» **УСЛОВИЕ ЗАДАНИЯ**:
В каких строках ниже встречается слово «kern»? Приведите каждую такую строку полностью.

» **ДАННЫЕ ДЛЯ УПРАЖНЕНИЯ**:

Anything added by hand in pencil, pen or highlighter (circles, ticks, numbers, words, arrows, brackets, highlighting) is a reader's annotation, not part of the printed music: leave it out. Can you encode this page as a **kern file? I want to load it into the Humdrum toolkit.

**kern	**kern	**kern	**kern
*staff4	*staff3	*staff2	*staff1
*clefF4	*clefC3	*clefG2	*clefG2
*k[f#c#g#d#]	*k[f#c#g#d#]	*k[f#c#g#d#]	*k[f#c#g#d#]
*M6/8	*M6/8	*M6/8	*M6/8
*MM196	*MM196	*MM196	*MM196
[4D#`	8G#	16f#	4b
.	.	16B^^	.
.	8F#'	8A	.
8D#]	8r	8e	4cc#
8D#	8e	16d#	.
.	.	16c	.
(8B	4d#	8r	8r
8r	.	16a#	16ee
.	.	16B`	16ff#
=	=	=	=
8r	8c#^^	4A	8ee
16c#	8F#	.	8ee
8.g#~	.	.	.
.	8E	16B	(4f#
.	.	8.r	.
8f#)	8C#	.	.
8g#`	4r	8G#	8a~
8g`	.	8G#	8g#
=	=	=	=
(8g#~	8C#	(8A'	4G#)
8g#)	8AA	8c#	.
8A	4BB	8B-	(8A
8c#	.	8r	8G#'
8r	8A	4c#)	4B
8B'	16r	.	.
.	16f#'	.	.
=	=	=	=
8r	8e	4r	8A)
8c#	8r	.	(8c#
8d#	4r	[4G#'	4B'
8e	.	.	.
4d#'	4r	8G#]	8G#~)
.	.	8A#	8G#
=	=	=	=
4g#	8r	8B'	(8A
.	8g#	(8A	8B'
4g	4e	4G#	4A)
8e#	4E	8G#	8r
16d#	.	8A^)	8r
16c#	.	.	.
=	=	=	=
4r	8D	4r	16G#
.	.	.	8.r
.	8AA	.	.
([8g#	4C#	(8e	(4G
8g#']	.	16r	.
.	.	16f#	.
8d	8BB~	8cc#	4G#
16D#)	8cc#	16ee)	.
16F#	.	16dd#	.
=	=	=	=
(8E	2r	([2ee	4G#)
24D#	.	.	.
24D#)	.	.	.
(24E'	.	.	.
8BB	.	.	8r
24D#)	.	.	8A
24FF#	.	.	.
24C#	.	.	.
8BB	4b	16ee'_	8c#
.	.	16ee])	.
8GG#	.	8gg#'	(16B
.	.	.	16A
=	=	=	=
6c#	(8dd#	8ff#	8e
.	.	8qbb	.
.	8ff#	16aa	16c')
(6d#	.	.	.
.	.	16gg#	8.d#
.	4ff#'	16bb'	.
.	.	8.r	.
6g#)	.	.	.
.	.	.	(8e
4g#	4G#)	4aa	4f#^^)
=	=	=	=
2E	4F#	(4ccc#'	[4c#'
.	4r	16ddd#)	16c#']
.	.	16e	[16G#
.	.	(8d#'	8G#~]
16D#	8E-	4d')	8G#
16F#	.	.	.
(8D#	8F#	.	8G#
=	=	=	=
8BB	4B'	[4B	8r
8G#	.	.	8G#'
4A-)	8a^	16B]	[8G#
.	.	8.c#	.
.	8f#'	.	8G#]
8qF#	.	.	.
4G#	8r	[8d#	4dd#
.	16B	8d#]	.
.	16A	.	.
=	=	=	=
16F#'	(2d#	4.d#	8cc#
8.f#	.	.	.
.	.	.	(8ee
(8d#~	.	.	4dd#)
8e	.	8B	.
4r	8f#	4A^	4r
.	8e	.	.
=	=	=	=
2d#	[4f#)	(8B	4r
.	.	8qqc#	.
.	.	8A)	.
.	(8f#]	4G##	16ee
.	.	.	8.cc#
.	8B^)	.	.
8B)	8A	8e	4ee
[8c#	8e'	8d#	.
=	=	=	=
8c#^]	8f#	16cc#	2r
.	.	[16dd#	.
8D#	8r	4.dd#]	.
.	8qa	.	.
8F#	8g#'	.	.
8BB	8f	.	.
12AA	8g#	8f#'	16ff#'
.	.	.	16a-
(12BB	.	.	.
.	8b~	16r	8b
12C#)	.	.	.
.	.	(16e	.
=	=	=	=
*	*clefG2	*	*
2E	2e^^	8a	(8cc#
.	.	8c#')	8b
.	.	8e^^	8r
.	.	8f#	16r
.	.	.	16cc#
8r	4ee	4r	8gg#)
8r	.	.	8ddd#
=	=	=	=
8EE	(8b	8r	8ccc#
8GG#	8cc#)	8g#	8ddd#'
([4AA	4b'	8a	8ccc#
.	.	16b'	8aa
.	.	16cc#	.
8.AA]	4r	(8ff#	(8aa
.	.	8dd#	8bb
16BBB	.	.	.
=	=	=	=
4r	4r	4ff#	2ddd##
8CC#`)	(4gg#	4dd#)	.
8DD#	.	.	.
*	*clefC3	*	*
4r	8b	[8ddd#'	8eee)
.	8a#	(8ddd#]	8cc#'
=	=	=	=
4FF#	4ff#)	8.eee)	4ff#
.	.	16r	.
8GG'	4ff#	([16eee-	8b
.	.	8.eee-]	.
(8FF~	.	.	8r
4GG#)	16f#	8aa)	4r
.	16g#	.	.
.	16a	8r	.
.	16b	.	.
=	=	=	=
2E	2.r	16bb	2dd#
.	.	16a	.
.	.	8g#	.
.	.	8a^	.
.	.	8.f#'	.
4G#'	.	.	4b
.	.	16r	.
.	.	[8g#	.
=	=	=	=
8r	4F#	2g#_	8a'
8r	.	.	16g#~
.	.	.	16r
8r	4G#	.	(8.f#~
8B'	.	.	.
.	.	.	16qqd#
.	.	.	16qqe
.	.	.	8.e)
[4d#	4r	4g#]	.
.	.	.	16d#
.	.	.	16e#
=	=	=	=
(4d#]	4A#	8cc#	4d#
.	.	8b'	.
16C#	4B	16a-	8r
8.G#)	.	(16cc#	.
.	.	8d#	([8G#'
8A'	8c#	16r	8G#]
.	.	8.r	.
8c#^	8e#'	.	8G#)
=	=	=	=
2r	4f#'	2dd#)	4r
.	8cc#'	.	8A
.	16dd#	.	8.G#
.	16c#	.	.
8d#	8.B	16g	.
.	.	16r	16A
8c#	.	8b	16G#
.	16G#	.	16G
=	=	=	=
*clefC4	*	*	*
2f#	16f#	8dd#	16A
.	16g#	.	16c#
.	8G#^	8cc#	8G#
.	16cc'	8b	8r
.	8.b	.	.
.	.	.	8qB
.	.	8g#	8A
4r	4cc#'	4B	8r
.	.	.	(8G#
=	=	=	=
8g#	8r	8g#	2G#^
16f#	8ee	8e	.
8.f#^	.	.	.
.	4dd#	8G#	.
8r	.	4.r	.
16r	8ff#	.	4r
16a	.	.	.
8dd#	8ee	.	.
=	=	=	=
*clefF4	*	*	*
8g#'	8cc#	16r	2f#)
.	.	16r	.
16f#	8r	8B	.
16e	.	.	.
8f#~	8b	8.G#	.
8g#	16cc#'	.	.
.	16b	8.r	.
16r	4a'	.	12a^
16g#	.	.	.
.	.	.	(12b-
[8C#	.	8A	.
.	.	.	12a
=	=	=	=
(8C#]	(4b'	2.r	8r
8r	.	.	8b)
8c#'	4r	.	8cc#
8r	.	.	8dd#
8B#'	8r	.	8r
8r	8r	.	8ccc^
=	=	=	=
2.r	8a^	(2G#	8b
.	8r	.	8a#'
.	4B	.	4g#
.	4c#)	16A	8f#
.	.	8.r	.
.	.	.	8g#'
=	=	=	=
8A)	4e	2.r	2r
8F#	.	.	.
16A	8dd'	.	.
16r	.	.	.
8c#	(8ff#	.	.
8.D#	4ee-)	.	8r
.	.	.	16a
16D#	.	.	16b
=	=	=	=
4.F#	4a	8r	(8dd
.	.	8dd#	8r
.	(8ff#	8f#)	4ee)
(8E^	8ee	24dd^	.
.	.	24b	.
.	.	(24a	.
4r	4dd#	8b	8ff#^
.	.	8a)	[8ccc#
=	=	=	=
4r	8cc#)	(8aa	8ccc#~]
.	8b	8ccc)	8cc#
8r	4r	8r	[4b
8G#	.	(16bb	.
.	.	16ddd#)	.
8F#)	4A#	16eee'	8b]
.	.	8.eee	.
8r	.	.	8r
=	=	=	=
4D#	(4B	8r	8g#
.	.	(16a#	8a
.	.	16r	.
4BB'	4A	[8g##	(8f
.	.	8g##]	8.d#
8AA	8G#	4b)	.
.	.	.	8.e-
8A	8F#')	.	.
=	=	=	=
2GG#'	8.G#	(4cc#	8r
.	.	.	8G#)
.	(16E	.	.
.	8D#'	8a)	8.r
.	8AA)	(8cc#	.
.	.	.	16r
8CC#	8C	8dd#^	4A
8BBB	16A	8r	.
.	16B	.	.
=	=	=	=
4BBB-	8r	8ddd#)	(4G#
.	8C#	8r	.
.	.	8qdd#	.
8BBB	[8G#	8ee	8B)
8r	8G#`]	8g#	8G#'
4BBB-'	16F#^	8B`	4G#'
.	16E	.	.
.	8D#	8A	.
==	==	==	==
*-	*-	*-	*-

» **ОТВЕТ**:
Anything added by hand in pencil, pen or highlighter (circles, ticks, numbers, words, arrows, brackets, highlighting) is a reader's annotation, not part of the printed music: leave it out. Can you encode this page as a **kern file? I want to load it into the Humdrum toolkit.
**kern	**kern	**kern	**kern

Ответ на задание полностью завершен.